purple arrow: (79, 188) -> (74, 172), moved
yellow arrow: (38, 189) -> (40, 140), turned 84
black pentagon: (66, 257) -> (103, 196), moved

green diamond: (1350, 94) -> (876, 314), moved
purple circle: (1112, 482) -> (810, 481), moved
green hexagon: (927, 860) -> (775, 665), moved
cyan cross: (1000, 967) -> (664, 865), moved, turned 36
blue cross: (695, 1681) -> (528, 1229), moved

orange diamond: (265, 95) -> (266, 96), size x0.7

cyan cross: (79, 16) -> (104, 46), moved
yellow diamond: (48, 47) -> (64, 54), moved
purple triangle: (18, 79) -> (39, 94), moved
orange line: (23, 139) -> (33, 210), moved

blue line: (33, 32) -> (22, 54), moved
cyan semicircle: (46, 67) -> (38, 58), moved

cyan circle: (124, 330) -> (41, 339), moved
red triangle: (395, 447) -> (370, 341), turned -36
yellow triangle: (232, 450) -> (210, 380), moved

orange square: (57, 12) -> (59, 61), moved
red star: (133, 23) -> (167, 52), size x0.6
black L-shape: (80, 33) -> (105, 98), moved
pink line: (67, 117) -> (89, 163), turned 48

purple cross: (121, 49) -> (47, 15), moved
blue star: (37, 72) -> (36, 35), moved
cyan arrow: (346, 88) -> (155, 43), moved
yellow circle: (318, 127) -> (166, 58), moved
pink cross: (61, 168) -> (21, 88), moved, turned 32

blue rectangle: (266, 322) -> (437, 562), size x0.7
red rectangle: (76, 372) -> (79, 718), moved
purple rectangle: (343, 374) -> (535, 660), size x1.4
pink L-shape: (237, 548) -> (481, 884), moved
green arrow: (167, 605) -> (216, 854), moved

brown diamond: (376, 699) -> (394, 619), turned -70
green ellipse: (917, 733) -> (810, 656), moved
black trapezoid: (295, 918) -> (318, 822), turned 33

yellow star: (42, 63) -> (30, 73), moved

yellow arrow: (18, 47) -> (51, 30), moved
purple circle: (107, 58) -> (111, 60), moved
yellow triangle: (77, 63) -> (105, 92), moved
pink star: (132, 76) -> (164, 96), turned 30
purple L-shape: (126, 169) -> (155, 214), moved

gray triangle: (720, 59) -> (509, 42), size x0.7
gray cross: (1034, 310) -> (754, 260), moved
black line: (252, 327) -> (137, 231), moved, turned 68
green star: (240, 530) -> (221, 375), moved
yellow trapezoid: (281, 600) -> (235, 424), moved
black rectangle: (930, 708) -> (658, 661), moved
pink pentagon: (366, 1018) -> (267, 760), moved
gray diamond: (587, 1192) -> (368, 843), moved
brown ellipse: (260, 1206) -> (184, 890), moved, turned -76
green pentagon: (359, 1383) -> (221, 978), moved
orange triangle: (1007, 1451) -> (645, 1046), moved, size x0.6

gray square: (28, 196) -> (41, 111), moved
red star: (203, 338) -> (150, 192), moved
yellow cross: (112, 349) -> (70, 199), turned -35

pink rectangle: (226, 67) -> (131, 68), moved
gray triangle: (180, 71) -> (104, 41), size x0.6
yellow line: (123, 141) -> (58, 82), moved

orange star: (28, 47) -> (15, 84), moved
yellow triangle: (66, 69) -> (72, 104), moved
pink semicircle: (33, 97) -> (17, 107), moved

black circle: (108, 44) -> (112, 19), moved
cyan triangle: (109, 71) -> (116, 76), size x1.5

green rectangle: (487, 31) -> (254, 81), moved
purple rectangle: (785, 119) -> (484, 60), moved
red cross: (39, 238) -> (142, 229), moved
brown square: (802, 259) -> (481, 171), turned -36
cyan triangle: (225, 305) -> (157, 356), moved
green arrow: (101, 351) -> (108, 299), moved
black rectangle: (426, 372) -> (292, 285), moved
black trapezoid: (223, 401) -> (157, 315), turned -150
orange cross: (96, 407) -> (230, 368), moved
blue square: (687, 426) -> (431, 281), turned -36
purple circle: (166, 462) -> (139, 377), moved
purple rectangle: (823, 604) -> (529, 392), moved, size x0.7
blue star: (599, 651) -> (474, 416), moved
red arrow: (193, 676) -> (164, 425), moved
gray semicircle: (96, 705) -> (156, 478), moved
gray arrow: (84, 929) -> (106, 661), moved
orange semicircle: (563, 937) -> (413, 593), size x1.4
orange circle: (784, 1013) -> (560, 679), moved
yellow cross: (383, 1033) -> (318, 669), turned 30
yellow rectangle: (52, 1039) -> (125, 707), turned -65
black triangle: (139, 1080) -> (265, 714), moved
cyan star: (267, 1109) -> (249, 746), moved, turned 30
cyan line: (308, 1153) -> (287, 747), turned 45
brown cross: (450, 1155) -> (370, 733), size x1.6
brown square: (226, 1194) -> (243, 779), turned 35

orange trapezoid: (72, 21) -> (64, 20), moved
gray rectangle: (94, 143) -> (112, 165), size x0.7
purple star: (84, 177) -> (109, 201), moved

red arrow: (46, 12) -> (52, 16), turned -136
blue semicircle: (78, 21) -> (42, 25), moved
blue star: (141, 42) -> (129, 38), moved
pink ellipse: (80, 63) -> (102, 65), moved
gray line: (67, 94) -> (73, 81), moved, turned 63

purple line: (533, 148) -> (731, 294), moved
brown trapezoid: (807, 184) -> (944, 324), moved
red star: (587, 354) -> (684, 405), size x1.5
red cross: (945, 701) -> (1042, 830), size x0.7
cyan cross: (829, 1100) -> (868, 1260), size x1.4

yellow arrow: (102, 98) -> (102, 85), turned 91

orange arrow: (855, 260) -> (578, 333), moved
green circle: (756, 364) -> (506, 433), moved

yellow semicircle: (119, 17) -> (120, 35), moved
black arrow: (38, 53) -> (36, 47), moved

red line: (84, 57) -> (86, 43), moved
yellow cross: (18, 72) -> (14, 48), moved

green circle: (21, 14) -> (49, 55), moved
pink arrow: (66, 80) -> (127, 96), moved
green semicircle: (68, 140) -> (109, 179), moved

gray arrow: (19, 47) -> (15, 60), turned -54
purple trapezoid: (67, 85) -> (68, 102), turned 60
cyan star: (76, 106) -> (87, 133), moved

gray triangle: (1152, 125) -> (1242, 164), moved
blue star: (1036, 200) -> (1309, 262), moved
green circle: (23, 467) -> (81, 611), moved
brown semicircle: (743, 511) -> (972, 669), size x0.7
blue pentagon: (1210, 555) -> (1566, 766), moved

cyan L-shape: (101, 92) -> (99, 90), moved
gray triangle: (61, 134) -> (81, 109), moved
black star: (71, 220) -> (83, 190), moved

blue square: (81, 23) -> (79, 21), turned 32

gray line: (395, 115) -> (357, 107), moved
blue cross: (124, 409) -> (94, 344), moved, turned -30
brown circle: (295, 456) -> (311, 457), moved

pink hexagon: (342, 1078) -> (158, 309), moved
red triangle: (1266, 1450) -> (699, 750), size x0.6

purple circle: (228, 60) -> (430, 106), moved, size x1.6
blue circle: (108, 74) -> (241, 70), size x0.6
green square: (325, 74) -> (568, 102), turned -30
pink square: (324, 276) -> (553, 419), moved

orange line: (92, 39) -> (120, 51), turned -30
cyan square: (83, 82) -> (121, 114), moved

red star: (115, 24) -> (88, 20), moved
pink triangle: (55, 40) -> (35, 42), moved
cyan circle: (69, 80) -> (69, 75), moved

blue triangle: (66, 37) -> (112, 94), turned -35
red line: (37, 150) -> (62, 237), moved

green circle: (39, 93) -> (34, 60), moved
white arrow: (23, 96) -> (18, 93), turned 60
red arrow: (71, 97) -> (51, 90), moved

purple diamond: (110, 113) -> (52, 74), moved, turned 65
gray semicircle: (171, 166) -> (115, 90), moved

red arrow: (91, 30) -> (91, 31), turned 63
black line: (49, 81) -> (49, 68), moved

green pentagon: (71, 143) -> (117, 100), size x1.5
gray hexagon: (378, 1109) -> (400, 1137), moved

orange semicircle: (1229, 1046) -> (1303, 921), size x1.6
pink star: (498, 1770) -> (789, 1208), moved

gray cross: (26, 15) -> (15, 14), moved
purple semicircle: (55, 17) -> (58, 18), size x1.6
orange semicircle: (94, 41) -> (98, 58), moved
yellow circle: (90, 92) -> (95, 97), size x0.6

#####

Your task: The response must hold only the lines above from the line with "blue cross: (695, 1681) -> (528, 1229), moved" through the line with "purple triangle: (18, 79) -> (39, 94), moved", each copied exactly, both ends kept.

Response:
blue cross: (695, 1681) -> (528, 1229), moved

orange diamond: (265, 95) -> (266, 96), size x0.7

cyan cross: (79, 16) -> (104, 46), moved
yellow diamond: (48, 47) -> (64, 54), moved
purple triangle: (18, 79) -> (39, 94), moved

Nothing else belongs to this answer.